Once the line containing "U23: XOR CD4070" is found in the material below, it and every line after it should be transcribed exactly, with pictures left out and nothing added.

▸ **Stored data**
········

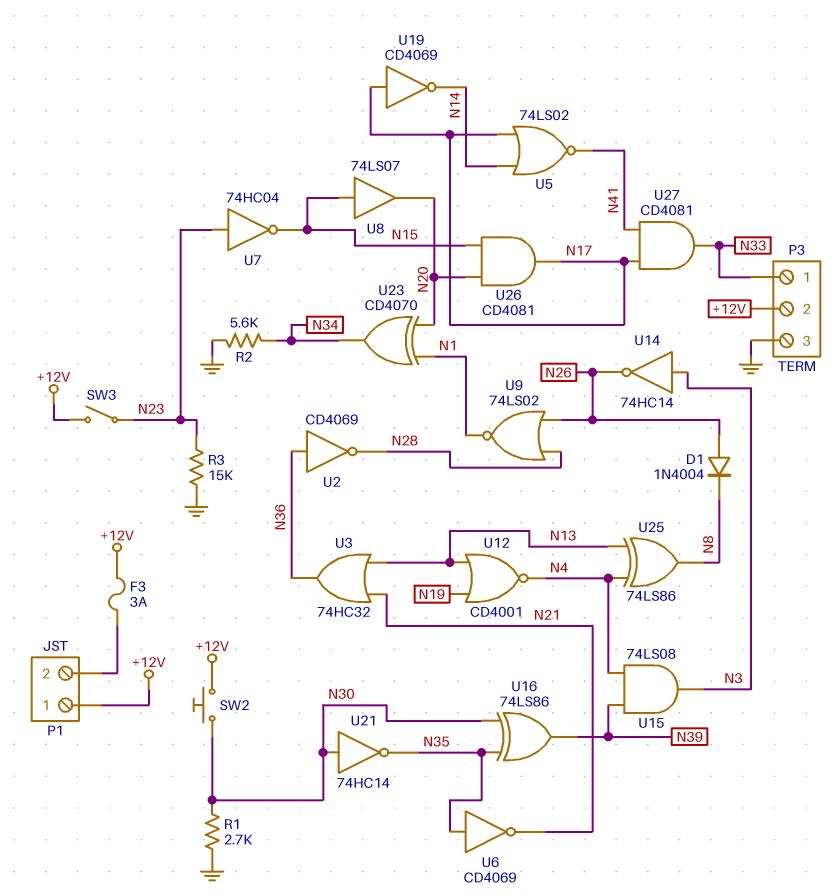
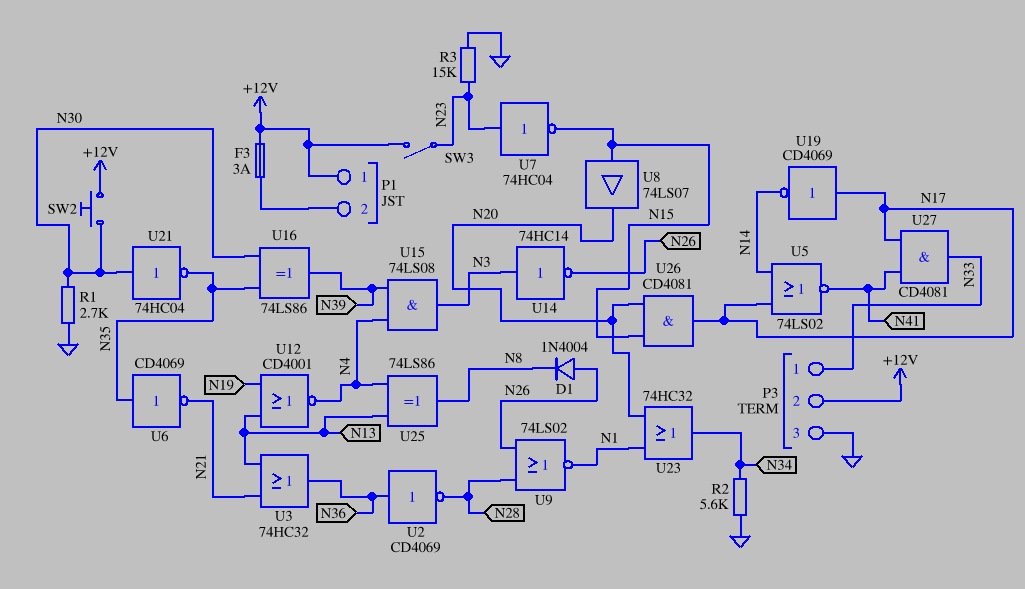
U21: NOT 74HC14 (in N30, out N35) -> NOT 74HC04 (in N30, out N35)
U23: XOR CD4070 (in N1, in N20, out N34) -> OR 74HC32 (in N1, in N20, out N34)

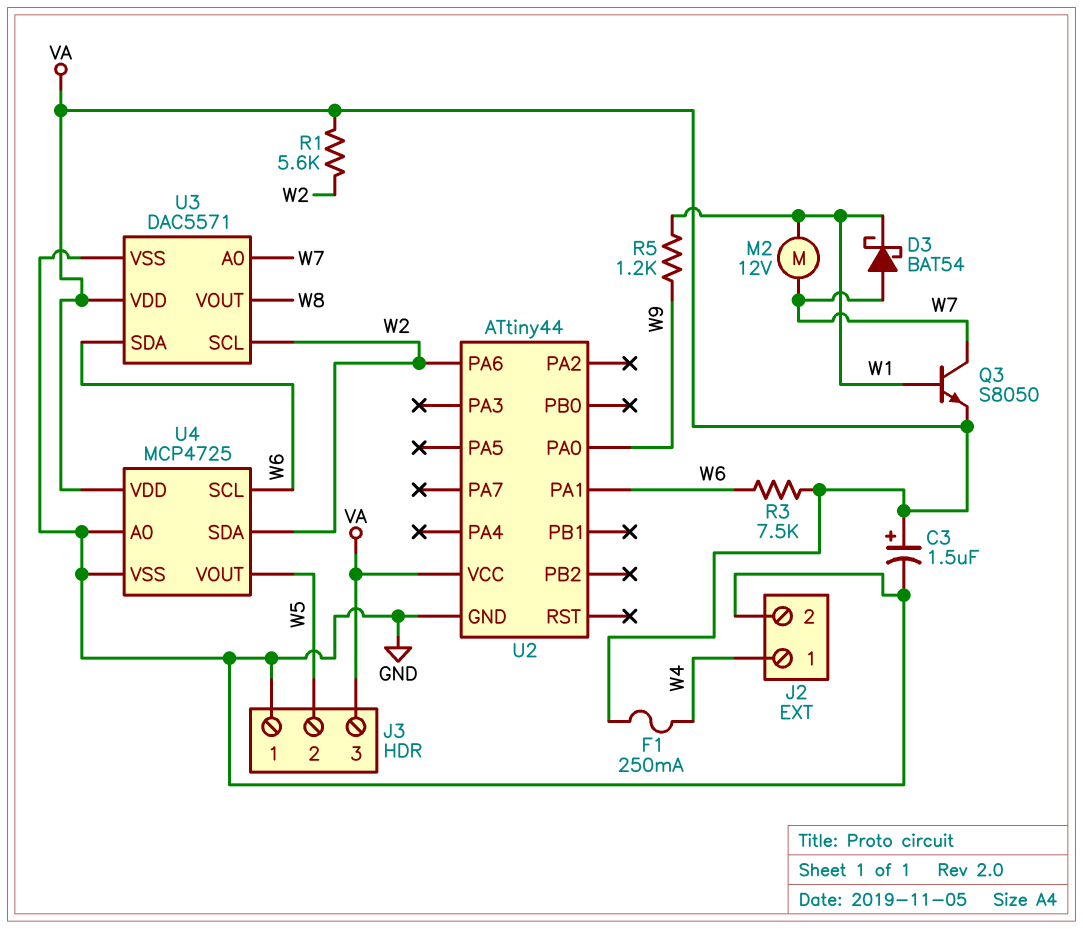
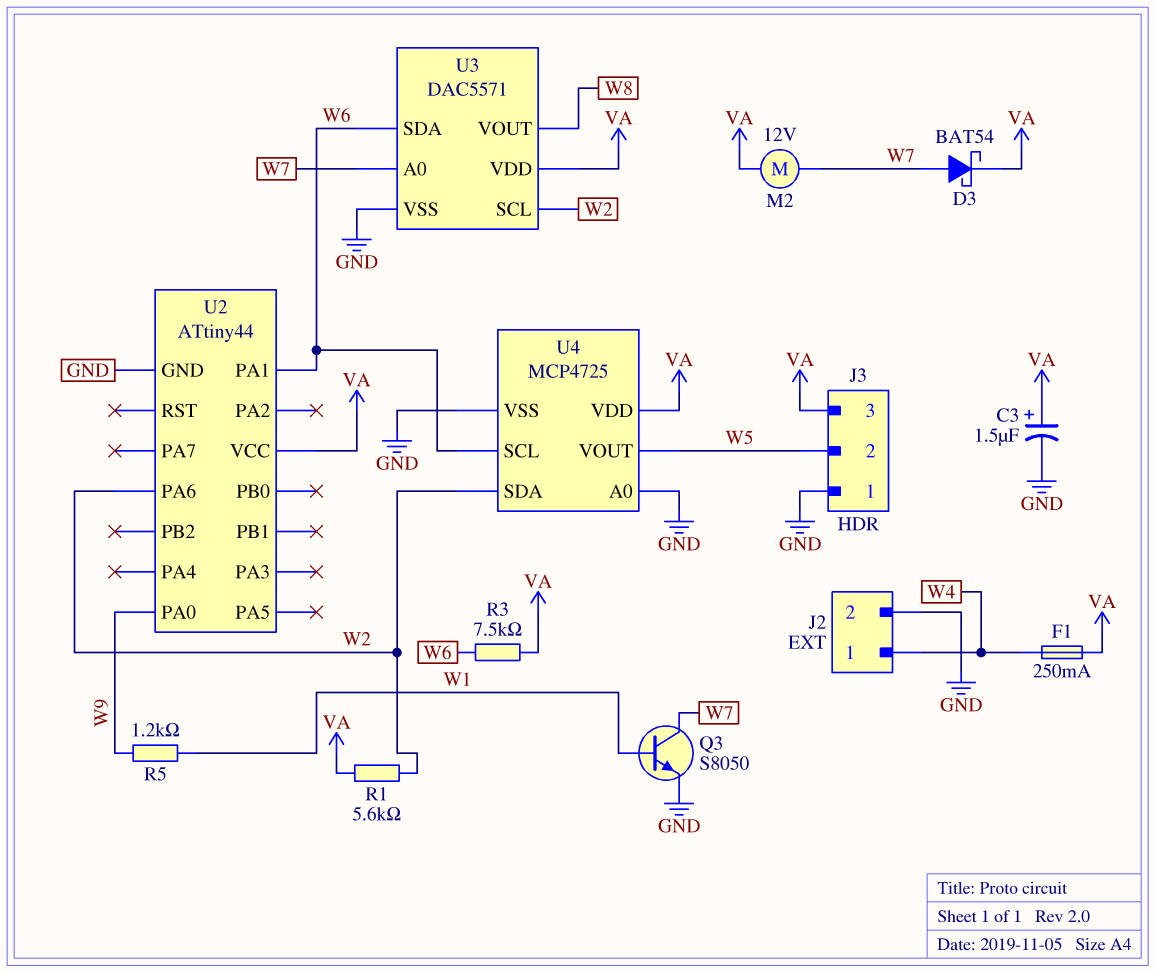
D3: schottky BAT54 (A W7, K W1) -> schottky BAT54 (A W7, K VA)
M2: motor 12V (W1, W7) -> motor 12V (VA, W7)
Q3: NPN S8050 (B W1, C W7, E VA) -> NPN S8050 (B W1, C W7, E GND)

········

▸ **Solved exercise**
U23: XOR CD4070 (in N1, in N20, out N34) -> OR 74HC32 (in N1, in N20, out N34)

D3: schottky BAT54 (A W7, K W1) -> schottky BAT54 (A W7, K VA)
M2: motor 12V (W1, W7) -> motor 12V (VA, W7)
Q3: NPN S8050 (B W1, C W7, E VA) -> NPN S8050 (B W1, C W7, E GND)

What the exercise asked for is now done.